WORK TO BE COMPLETED
Reproduce every line of the records below without any changes, but leave the pictures out of your copy.

[Extracted data entries]

******

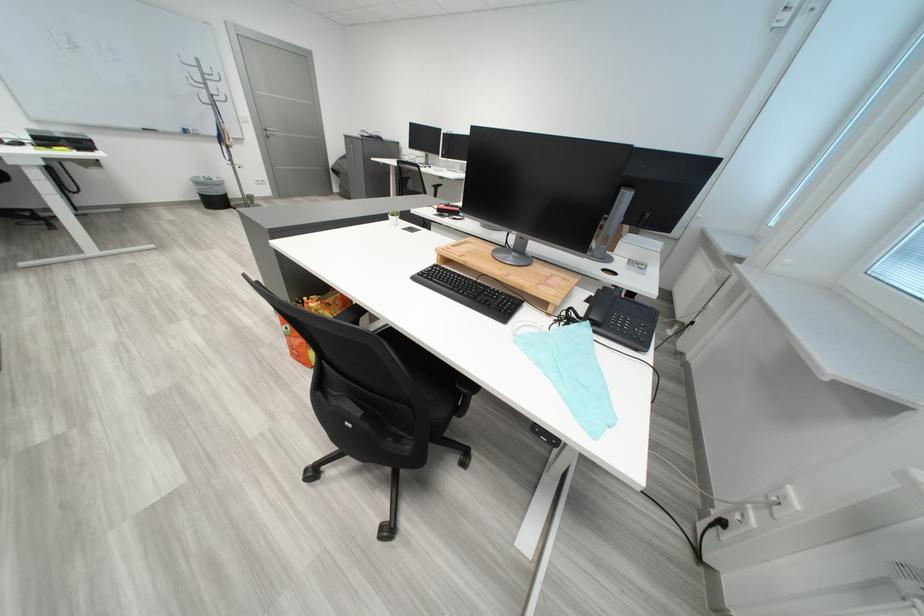
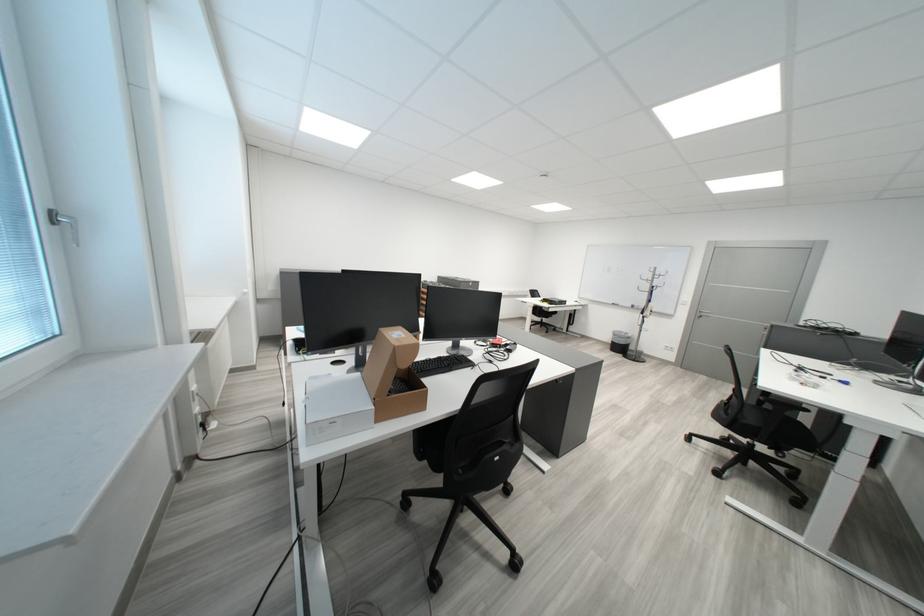
Where in the second image is the point corresponding to (219,86) from the first image?

(665, 283)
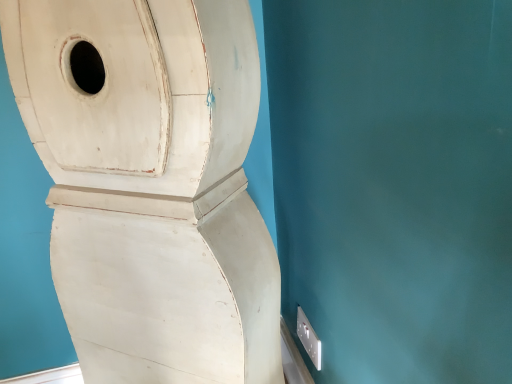
This screenshot has height=384, width=512. What do you see at coordinates (152, 186) in the screenshot?
I see `white matte toilet at center` at bounding box center [152, 186].

The image size is (512, 384). I want to click on white matte toilet at center, so click(152, 186).

In order to face white matte toilet at center, should I rotate leftwards or rightwards?

To face it directly, rotate left by 14.057 degrees.

I want to click on white matte toilet at center, so click(x=152, y=186).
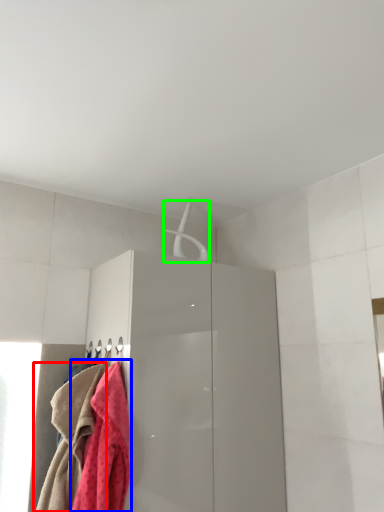
Question: Considering the real-world distances, which object is farthest from towel (highlighted by a red box)? towel (highlighted by a blue box) or hanger (highlighted by a green box)?

Choices:
 (A) towel
 (B) hanger

Answer: (B)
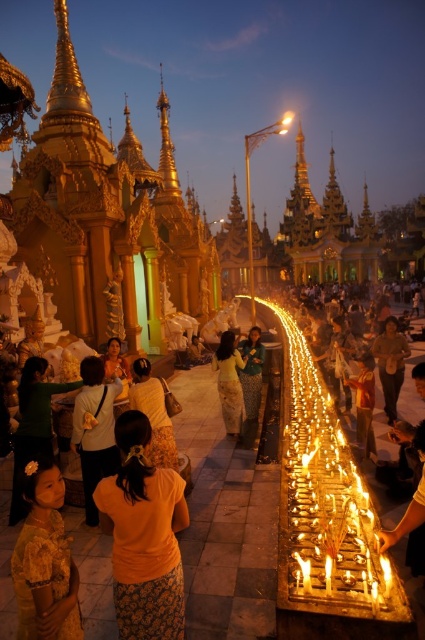
Question: Based on their relative distances, which object is farther from the orange floral skirt at center?

Choices:
 (A) matte green dress at lower left
 (B) matte green dress at center
 (C) orange fabric dress at center

Answer: (C)

Question: Is matte yellow dress at lower left positioned in front of brown leather jacket at center?

Choices:
 (A) yes
 (B) no

Answer: (A)

Question: Based on their relative distances, which object is nearer to the orange fabric dress at center?

Choices:
 (A) yellow fabric at center
 (B) matte green dress at lower left
 (C) orange floral skirt at center
 (D) matte green dress at center

Answer: (D)

Question: Is matte green dress at lower left bigger than yellow fabric at center?

Choices:
 (A) no
 (B) yes

Answer: (B)

Question: Is matte green dress at lower left bigger than yellow fabric at center?

Choices:
 (A) yes
 (B) no

Answer: (A)

Question: Which point is farther to the camera?

Choices:
 (A) matte green dress at center
 (B) brown leather jacket at center
 (C) orange floral skirt at center

Answer: (B)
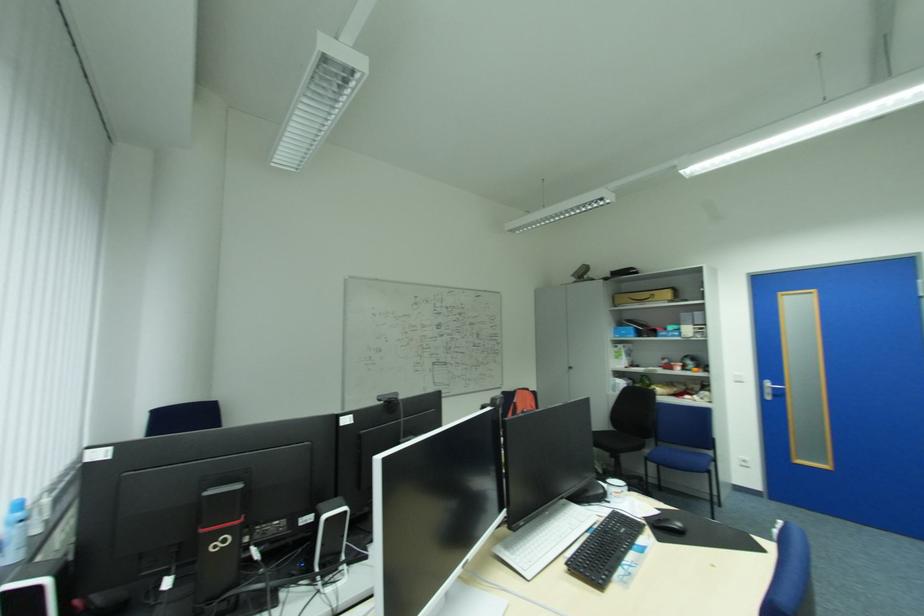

******

WRITTEN SOLUTION
Where in the second image is the point corresponding to (219,86) from the first image?

(665, 283)
This screenshot has height=384, width=512. What do you see at coordinates (152, 186) in the screenshot?
I see `white matte toilet at center` at bounding box center [152, 186].

The image size is (512, 384). I want to click on white matte toilet at center, so click(152, 186).

In order to face white matte toilet at center, should I rotate leftwards or rightwards?

To face it directly, rotate left by 14.057 degrees.

I want to click on white matte toilet at center, so click(x=152, y=186).
Question: Considering the real-world distances, which object is farthest from towel (highlighted by a red box)? towel (highlighted by a blue box) or hanger (highlighted by a green box)?

Choices:
 (A) towel
 (B) hanger

Answer: (B)
Question: Based on their relative distances, which object is farther from the orange floral skirt at center?

Choices:
 (A) matte green dress at lower left
 (B) matte green dress at center
 (C) orange fabric dress at center

Answer: (C)

Question: Is matte yellow dress at lower left positioned in front of brown leather jacket at center?

Choices:
 (A) yes
 (B) no

Answer: (A)

Question: Based on their relative distances, which object is nearer to the orange fabric dress at center?

Choices:
 (A) yellow fabric at center
 (B) matte green dress at lower left
 (C) orange floral skirt at center
 (D) matte green dress at center

Answer: (D)

Question: Is matte green dress at lower left bigger than yellow fabric at center?

Choices:
 (A) no
 (B) yes

Answer: (B)

Question: Is matte green dress at lower left bigger than yellow fabric at center?

Choices:
 (A) yes
 (B) no

Answer: (A)

Question: Which point is farther to the camera?

Choices:
 (A) matte green dress at center
 (B) brown leather jacket at center
 (C) orange floral skirt at center

Answer: (B)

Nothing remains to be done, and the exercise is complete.